_Supplied information:_
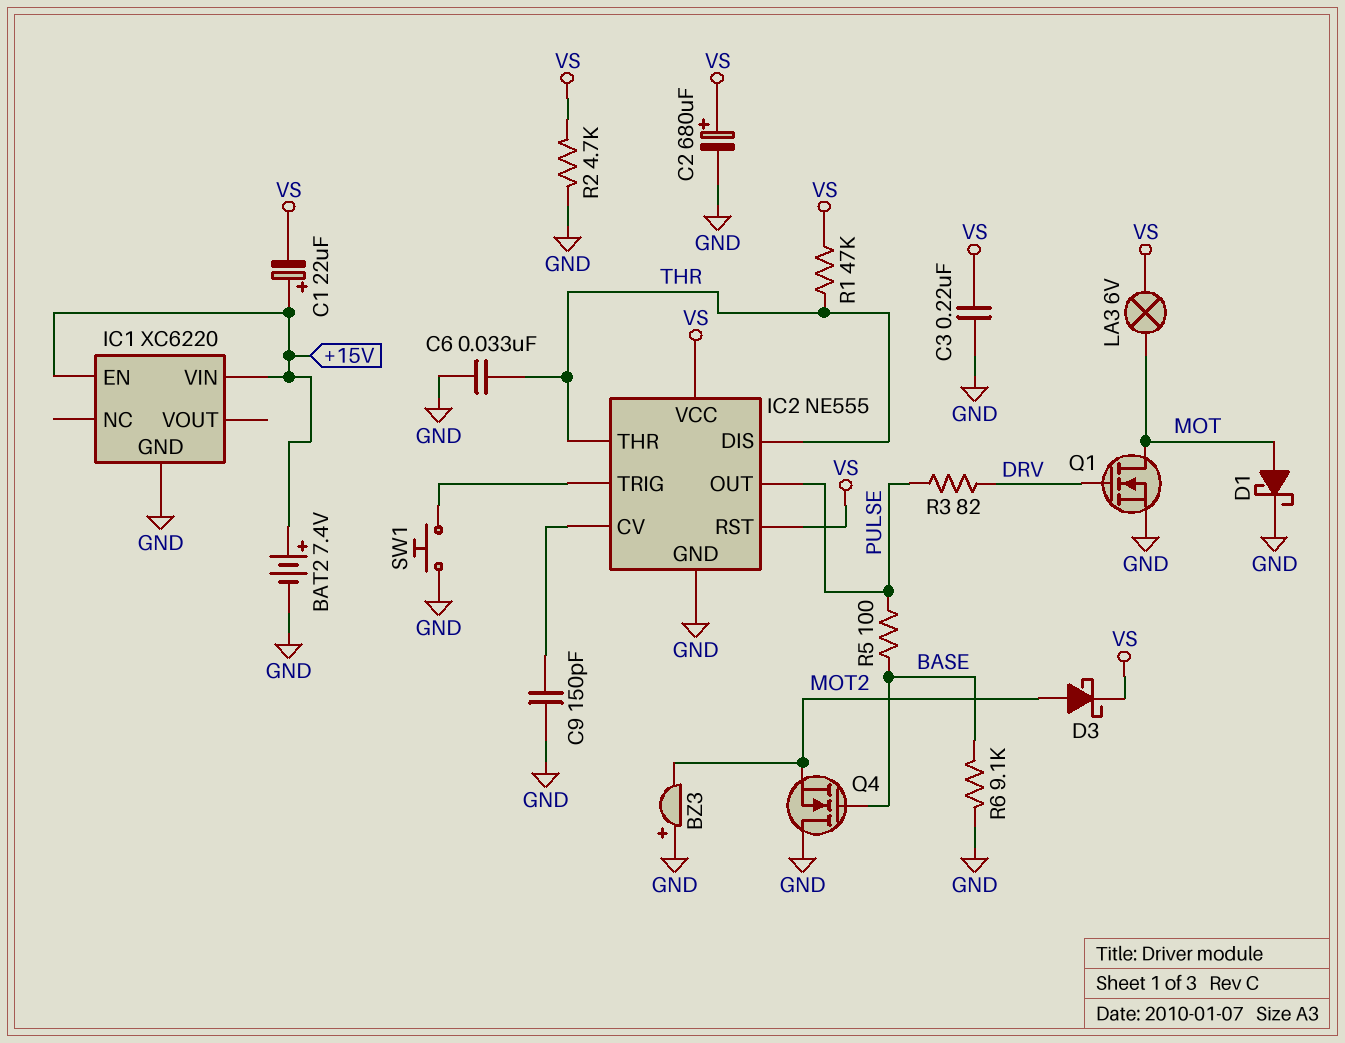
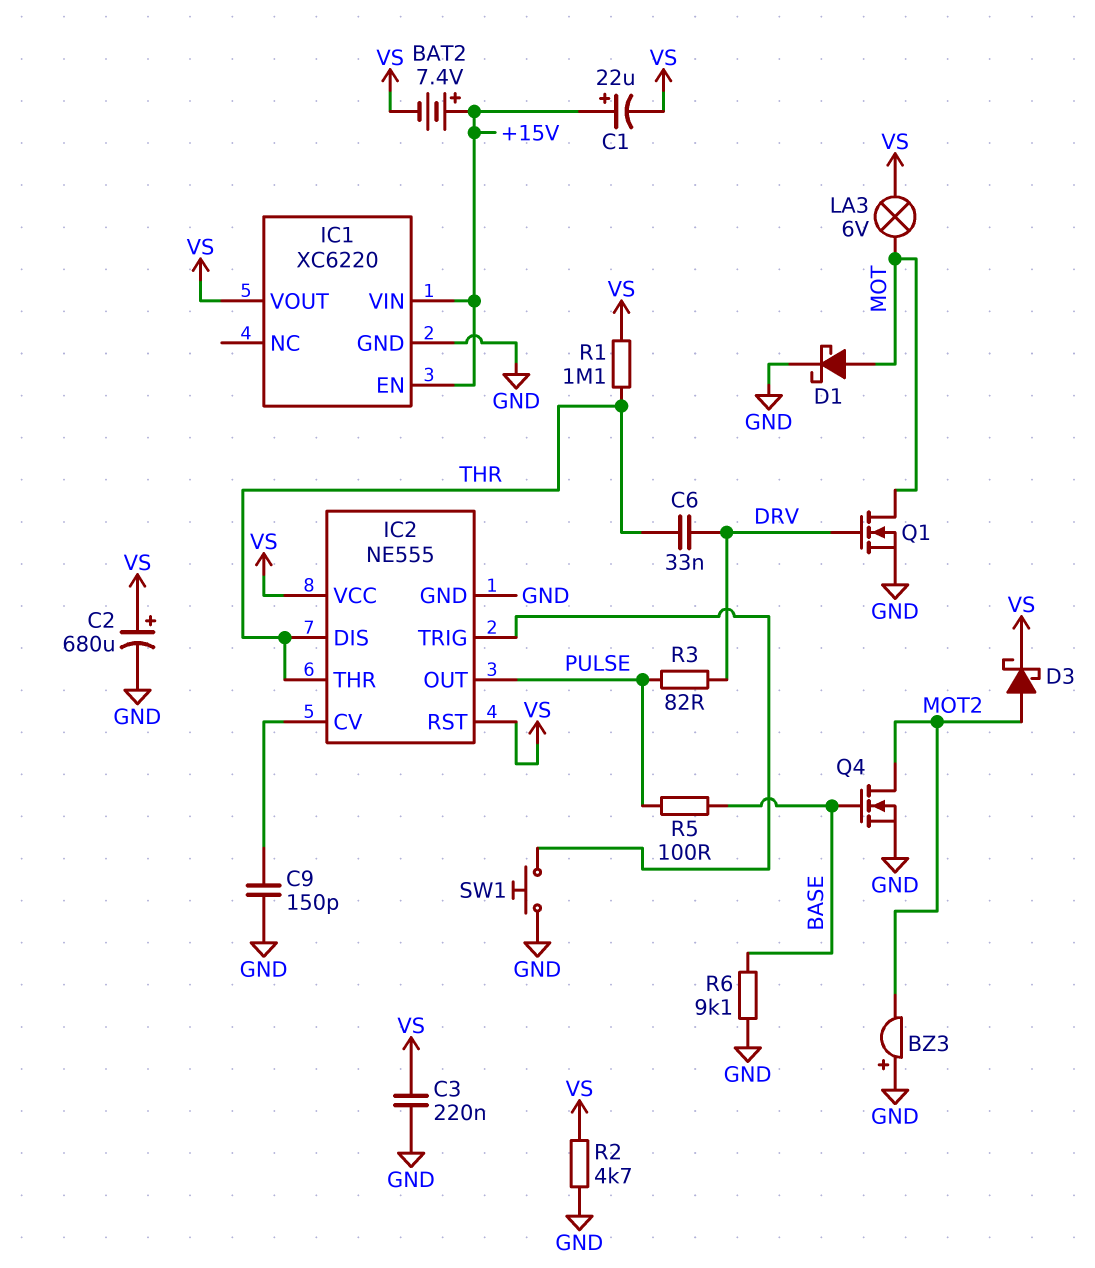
BAT2: 7.4V (plus +15V, minus GND) -> 7.4V (plus +15V, minus VS)
C6: 33nF (GND, THR) -> 33nF (DRV, THR)
IC1 pin VOUT: none -> VS
Q4: NMOS (G BASE, D GND, S MOT2) -> NMOS (G BASE, D MOT2, S GND)
R1: 47k (THR, VS) -> 1.1M (THR, VS)

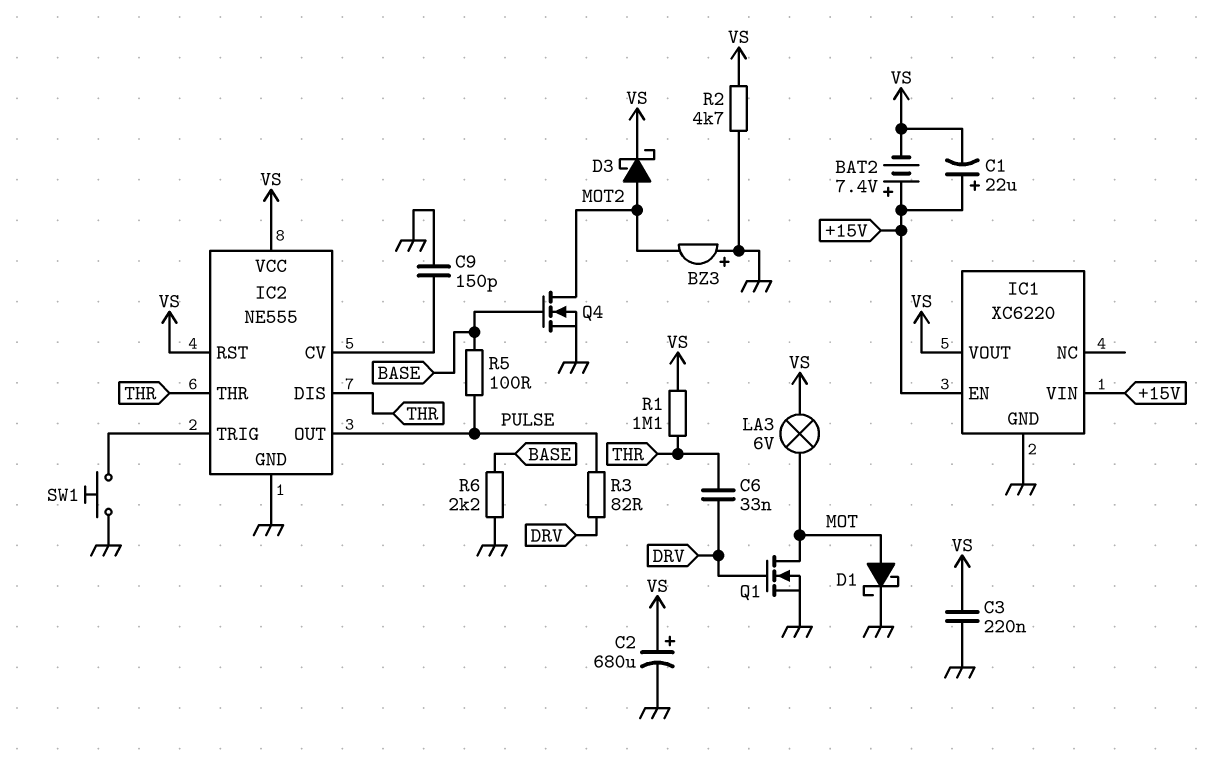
R6: 9.1k (BASE, GND) -> 2.2k (BASE, GND)

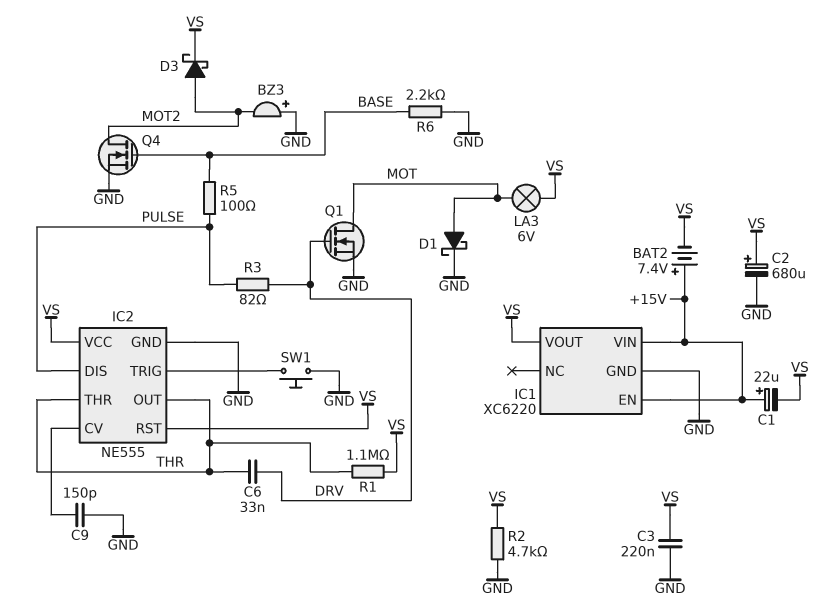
IC2 pin DIS: THR -> PULSE
IC2 pin OUT: PULSE -> THR

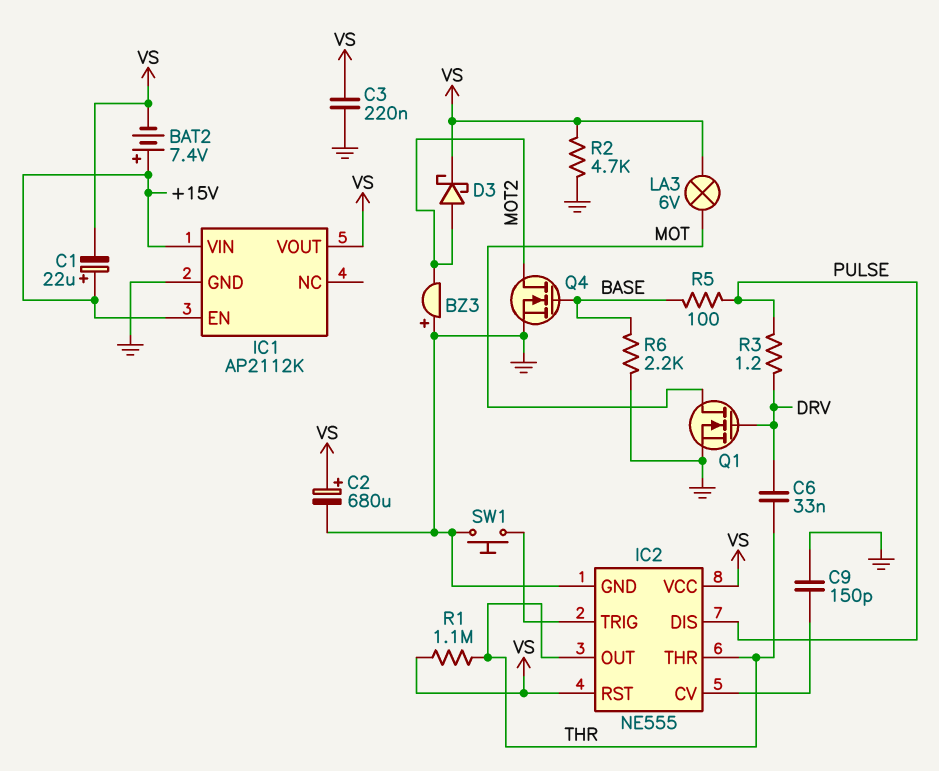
D1: schottky (A MOT, K GND) -> none
IC1: XC6220 -> AP2112K
R3: 82 (DRV, PULSE) -> 1.2 (DRV, PULSE)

_What the task requires:_
Each line above with the word "PULSE" must be returned.

_Answer area:_
IC2 pin DIS: THR -> PULSE
IC2 pin OUT: PULSE -> THR
R3: 82 (DRV, PULSE) -> 1.2 (DRV, PULSE)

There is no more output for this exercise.